## Entries provided
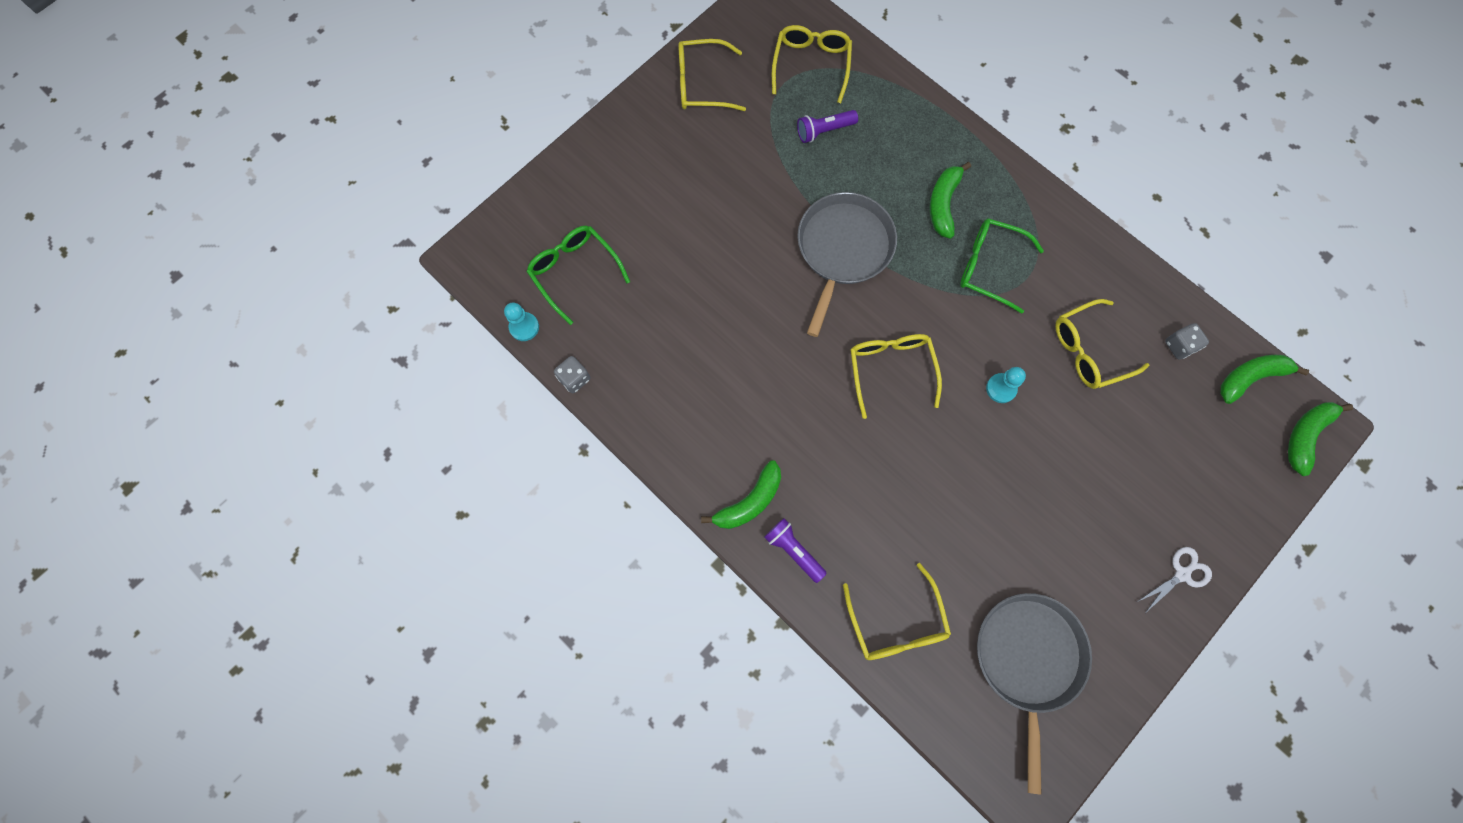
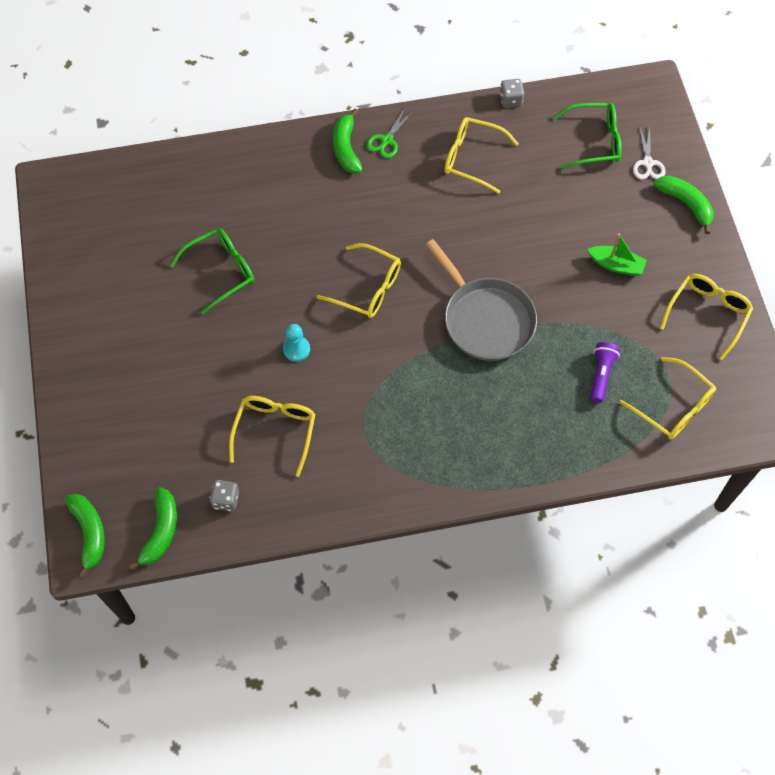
camera: 125 degrees right, 10 degrees down
turquoise pawn [504,303,539,341] -> none
purple flashlight [764,518,827,583] -> none
yellow glasses [843,563,951,660] -> yellow glasses moved to [444,117,519,194]
green banana [930,162,971,239] -> green banana moved to [654,176,713,234]
green glasses [960,218,1044,314] -> green glasses moved to [170,228,254,314]
grey pan [977,593,1092,795] -> none
white scissors [1137,547,1212,613] -> white scissors moved to [633,126,665,179]
none -> green scissors [367,108,413,158]
none -> green boat [587,233,647,276]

## Work to complete
Write out, please, only the lines from the one with "white scissors [1137,547,1212,613]" through the last line above, both included and unchanged.

## Completed task
white scissors [1137,547,1212,613] -> white scissors moved to [633,126,665,179]
none -> green scissors [367,108,413,158]
none -> green boat [587,233,647,276]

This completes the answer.